_Task description_.
Check which lines in the records hold "right" and report how many there are, with no other text.

_Information provided_.
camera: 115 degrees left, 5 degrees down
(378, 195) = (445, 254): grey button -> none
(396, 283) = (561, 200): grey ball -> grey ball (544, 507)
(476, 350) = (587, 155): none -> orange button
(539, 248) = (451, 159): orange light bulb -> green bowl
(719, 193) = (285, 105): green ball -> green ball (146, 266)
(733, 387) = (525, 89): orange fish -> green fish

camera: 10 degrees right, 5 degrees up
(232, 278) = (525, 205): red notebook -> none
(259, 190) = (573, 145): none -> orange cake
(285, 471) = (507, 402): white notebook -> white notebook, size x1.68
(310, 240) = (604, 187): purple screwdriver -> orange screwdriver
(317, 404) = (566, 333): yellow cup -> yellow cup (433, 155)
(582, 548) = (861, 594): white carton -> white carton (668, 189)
--
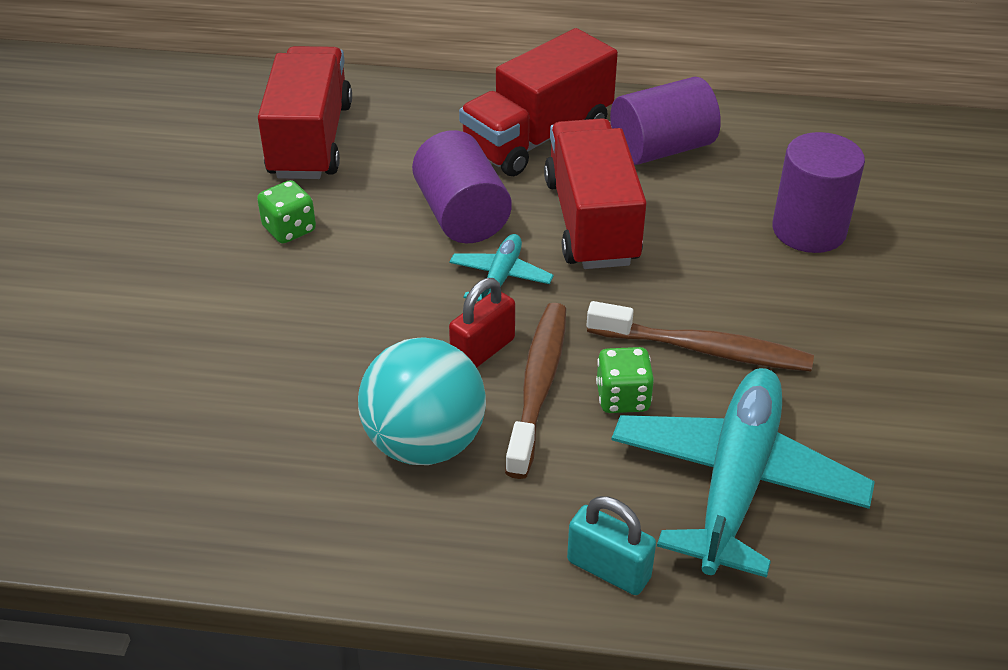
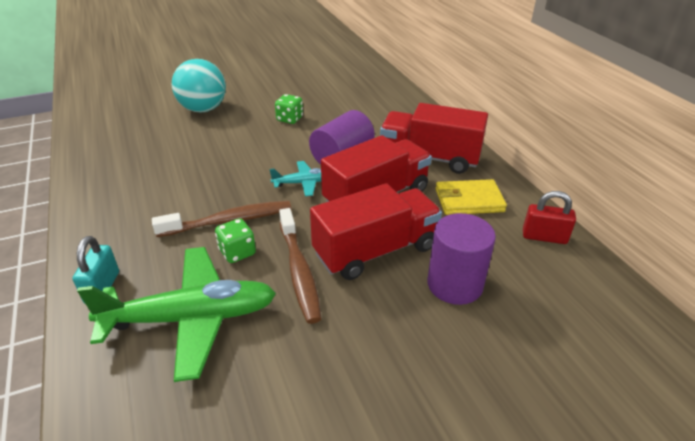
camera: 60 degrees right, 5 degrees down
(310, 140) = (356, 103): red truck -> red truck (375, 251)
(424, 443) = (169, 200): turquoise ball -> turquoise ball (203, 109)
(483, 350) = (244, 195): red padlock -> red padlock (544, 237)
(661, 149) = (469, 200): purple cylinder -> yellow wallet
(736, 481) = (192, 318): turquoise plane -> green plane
* * *
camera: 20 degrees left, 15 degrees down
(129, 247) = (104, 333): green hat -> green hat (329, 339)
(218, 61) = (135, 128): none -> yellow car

_Answer space_.
2